→ **Source material**
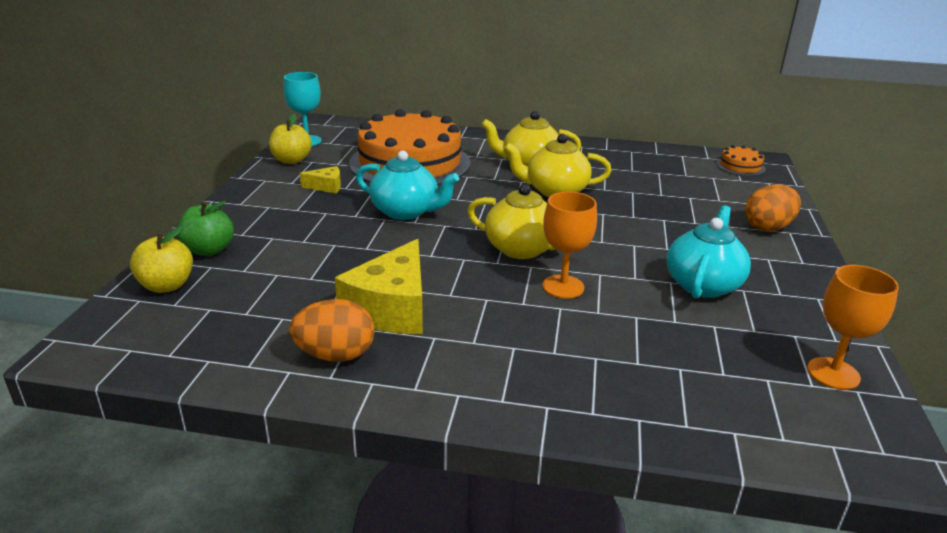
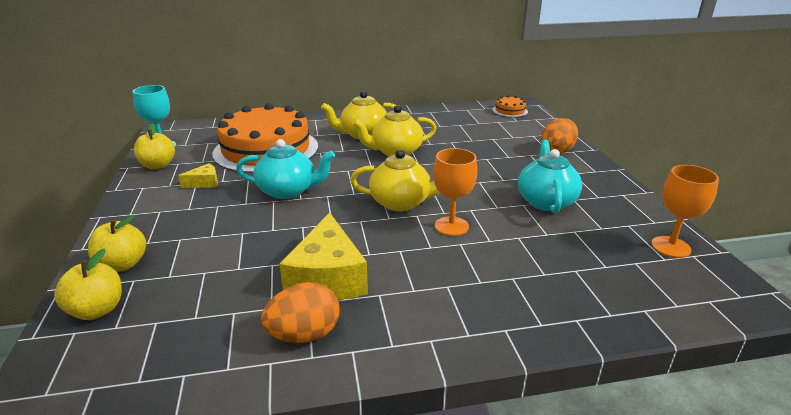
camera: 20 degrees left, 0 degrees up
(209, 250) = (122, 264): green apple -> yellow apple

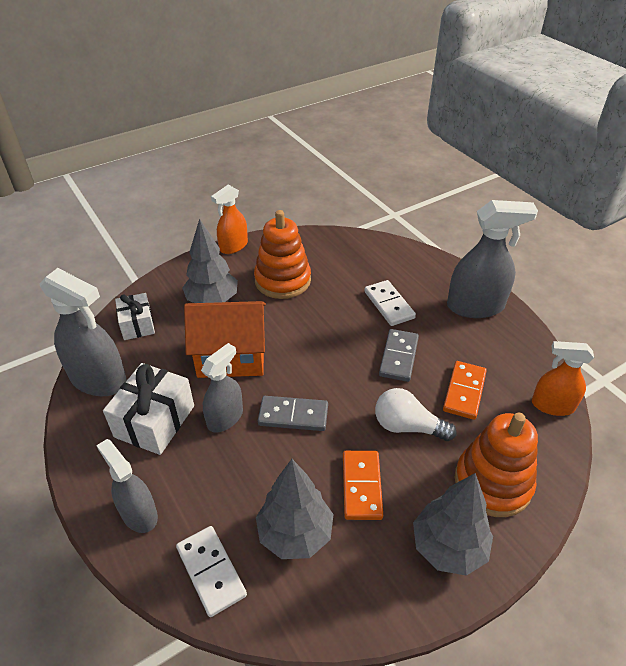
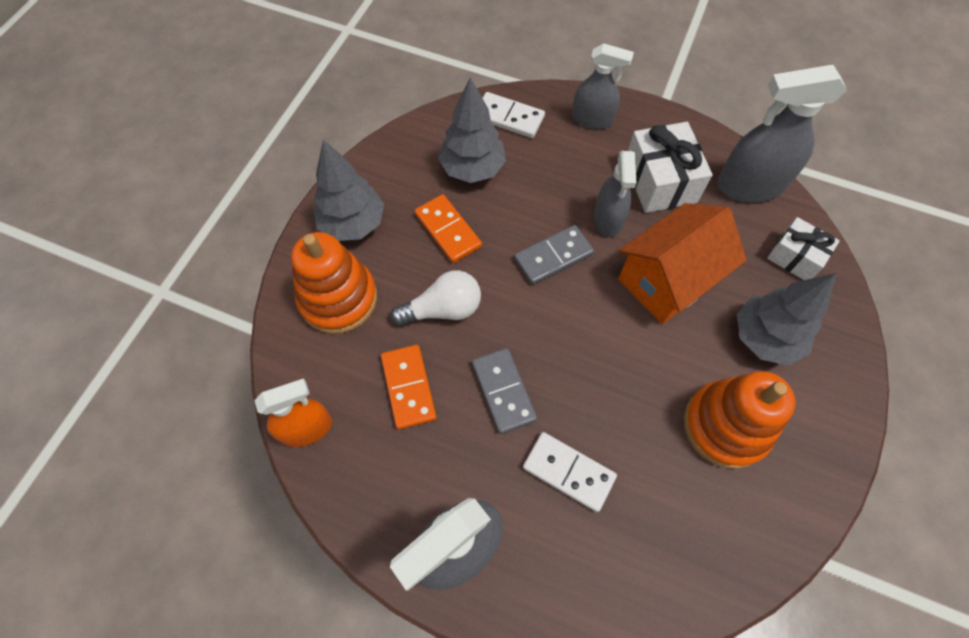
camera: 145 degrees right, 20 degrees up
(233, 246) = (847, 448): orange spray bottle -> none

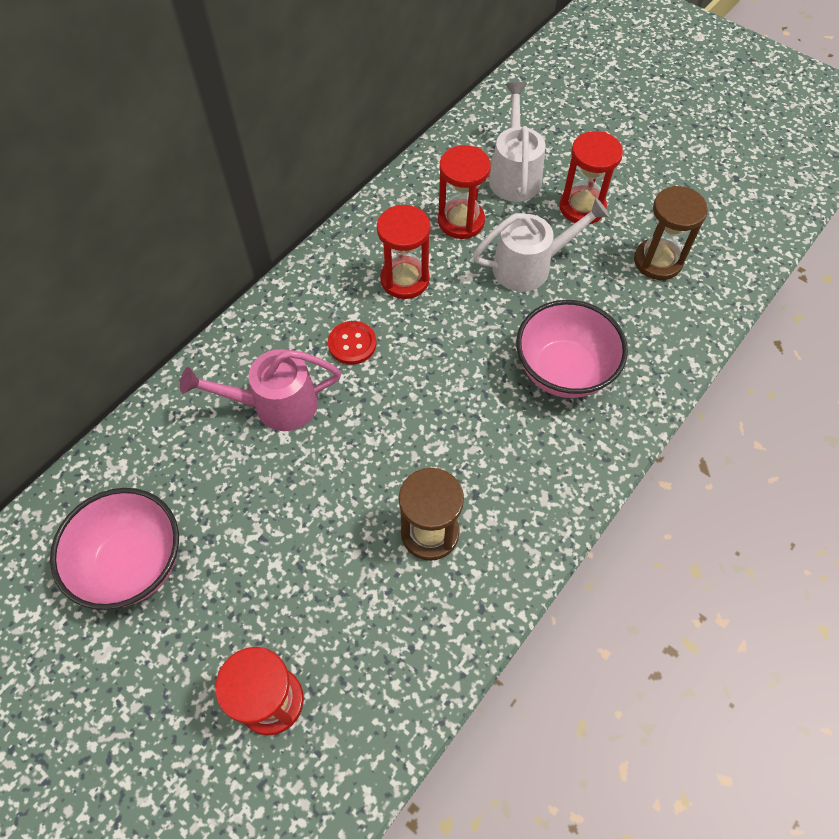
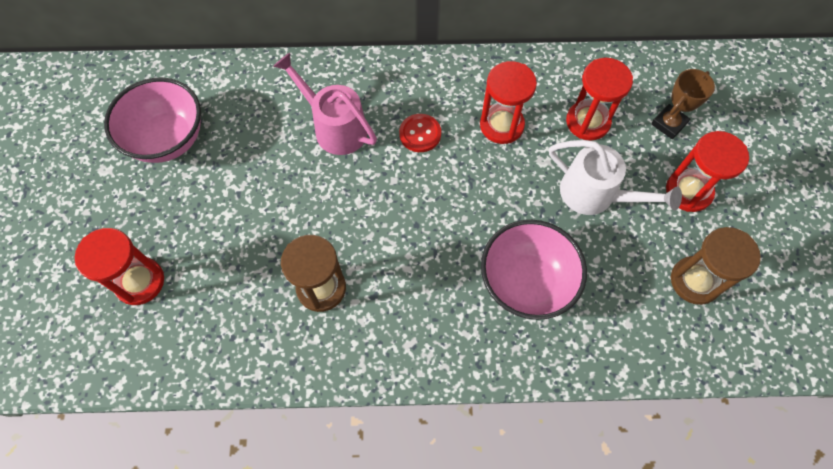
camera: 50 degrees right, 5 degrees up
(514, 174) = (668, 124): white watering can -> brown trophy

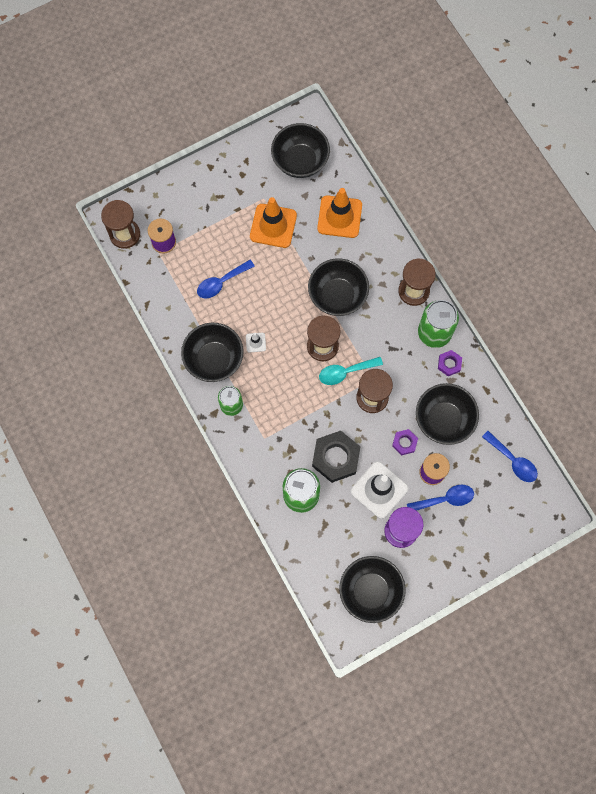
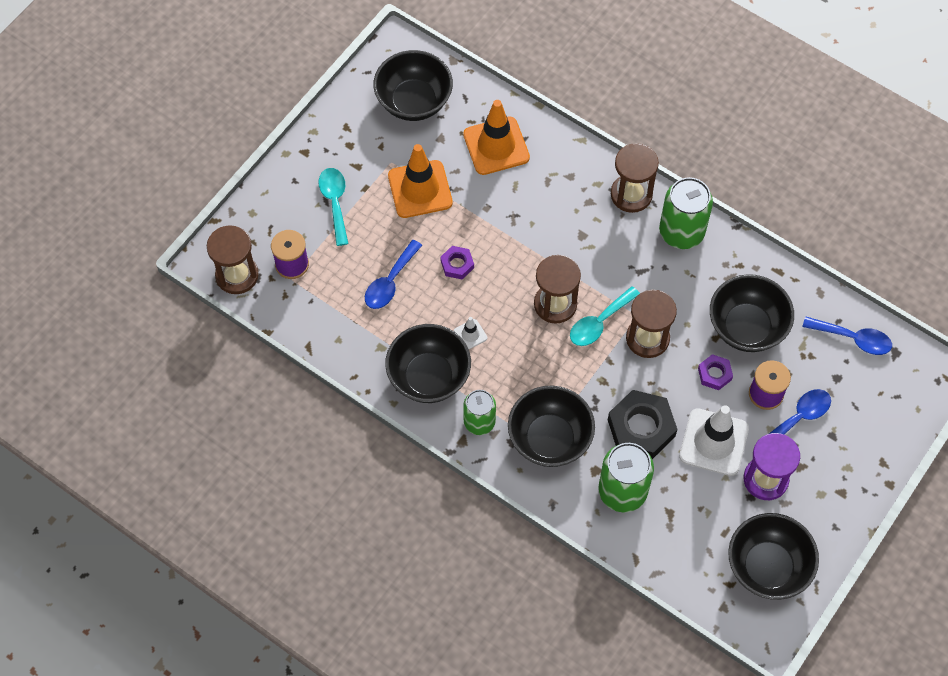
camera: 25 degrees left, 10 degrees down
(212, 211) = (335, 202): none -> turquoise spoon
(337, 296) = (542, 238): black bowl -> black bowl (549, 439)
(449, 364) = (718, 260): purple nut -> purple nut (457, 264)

→ **Action item**
Go to the line containing "camera: 145 degrees right, 20 degrees up", then write out word for word every line from there to the end of the listing. Keep both end lines and drop the pictures.

→ **Output for this exercise**
camera: 145 degrees right, 20 degrees up
(233, 246) = (847, 448): orange spray bottle -> none

camera: 50 degrees right, 5 degrees up
(514, 174) = (668, 124): white watering can -> brown trophy

camera: 25 degrees left, 10 degrees down
(212, 211) = (335, 202): none -> turquoise spoon
(337, 296) = (542, 238): black bowl -> black bowl (549, 439)
(449, 364) = (718, 260): purple nut -> purple nut (457, 264)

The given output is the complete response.